* [GOAL OF THE EXERCISE]: Which lines of the entries below run from the one holding "none -> yellow plate A3 level 1" to the one holding "none -> tan brick J11 level 1", inclusive? Set down exactly those lines and no others.

* [DATASET ENTRIES]:
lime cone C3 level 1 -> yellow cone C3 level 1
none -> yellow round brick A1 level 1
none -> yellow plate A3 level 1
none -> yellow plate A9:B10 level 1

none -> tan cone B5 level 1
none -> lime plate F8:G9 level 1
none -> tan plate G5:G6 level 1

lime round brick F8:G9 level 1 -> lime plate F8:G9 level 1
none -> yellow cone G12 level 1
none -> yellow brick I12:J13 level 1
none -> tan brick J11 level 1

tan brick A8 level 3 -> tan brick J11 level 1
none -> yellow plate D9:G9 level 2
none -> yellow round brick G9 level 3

---

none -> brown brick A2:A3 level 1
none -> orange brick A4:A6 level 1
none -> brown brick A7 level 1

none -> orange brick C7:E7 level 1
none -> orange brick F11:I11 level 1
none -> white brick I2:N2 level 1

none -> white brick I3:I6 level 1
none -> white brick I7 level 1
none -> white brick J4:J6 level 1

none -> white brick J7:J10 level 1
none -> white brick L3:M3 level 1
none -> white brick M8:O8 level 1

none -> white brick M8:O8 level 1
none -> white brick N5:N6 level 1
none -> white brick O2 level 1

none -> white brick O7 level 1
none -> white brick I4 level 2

==

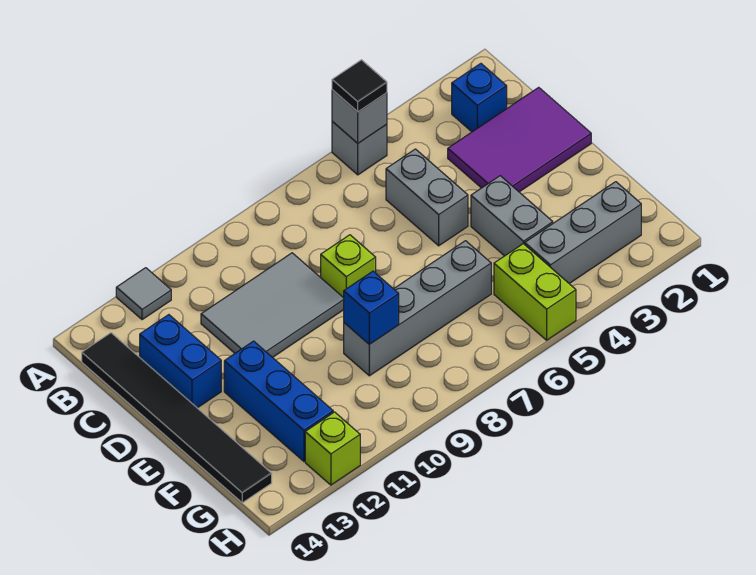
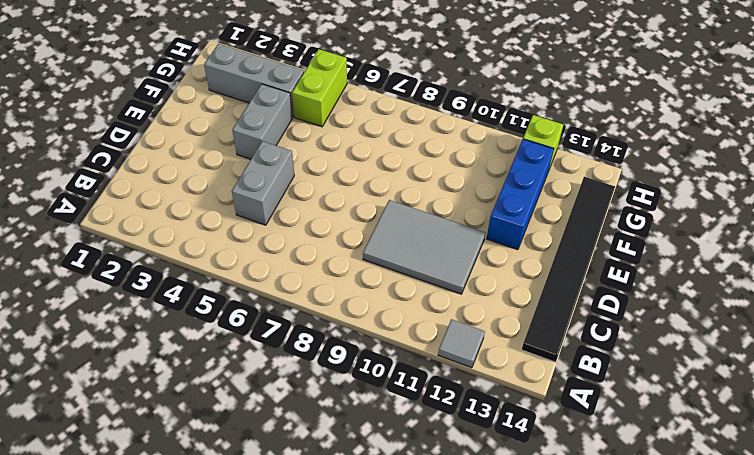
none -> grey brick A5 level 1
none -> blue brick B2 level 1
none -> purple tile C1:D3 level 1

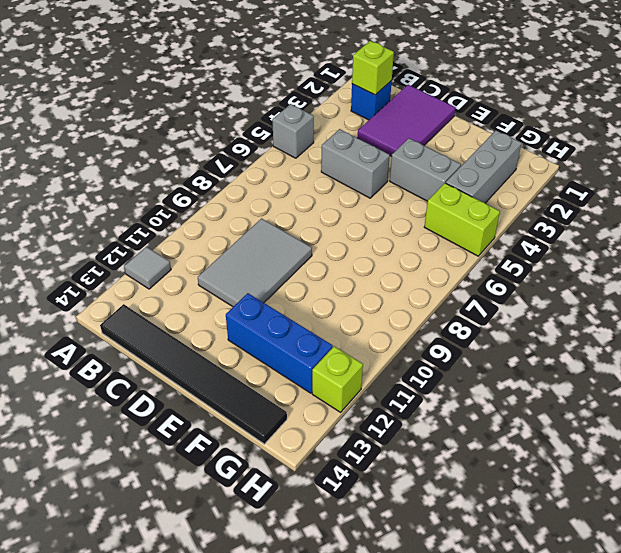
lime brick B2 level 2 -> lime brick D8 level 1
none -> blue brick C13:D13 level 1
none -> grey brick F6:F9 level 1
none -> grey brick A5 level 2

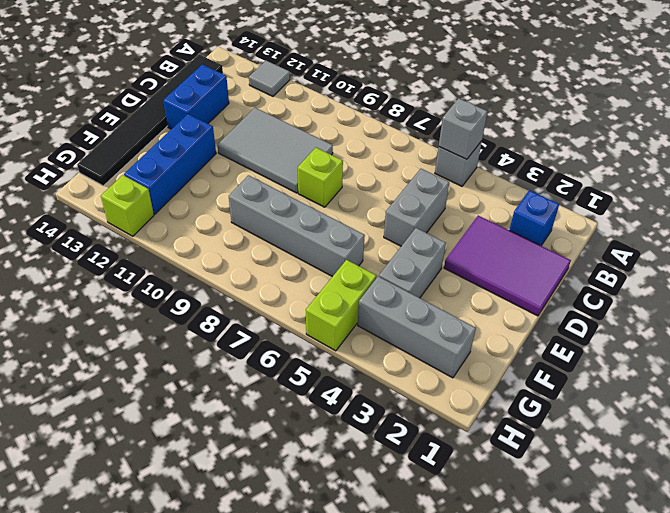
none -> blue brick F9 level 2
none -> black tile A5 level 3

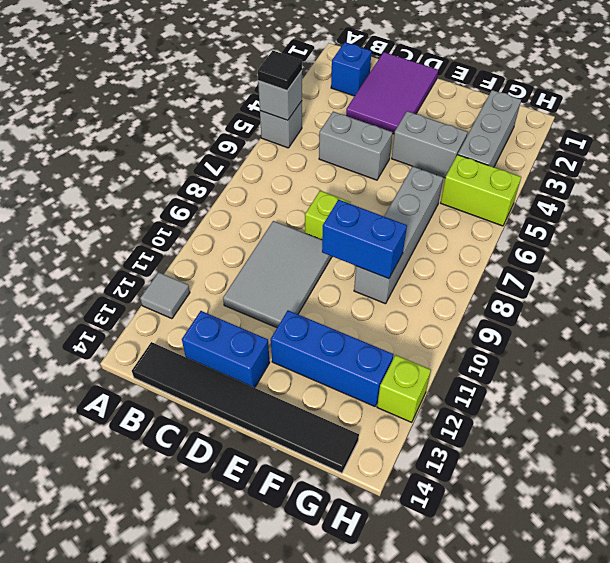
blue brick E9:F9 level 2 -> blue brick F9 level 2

* [RESPONSE FOR THIS EXERCISE]:
none -> yellow plate A3 level 1
none -> yellow plate A9:B10 level 1

none -> tan cone B5 level 1
none -> lime plate F8:G9 level 1
none -> tan plate G5:G6 level 1

lime round brick F8:G9 level 1 -> lime plate F8:G9 level 1
none -> yellow cone G12 level 1
none -> yellow brick I12:J13 level 1
none -> tan brick J11 level 1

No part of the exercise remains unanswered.